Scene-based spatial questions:
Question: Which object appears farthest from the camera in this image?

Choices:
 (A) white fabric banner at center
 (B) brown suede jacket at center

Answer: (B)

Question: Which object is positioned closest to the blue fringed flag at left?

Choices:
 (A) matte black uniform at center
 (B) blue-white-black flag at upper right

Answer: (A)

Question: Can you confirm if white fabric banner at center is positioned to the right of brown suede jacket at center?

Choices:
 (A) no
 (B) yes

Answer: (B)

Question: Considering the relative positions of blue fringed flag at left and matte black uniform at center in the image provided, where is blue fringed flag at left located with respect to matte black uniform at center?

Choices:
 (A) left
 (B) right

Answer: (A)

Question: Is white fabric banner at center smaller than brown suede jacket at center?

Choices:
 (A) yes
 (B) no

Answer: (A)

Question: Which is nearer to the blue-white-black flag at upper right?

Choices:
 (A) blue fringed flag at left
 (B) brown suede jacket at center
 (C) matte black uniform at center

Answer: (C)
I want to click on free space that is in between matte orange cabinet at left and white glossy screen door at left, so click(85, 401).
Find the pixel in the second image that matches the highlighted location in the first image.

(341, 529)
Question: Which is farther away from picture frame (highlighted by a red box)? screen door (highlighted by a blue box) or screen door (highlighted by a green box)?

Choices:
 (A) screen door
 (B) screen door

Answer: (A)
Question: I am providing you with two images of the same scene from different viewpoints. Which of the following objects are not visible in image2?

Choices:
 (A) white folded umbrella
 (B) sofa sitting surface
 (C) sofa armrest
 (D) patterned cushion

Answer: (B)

### Work required:
Count how many lines of the records above contain the word "fabric", and reply with the number alone.

### Written answer:
3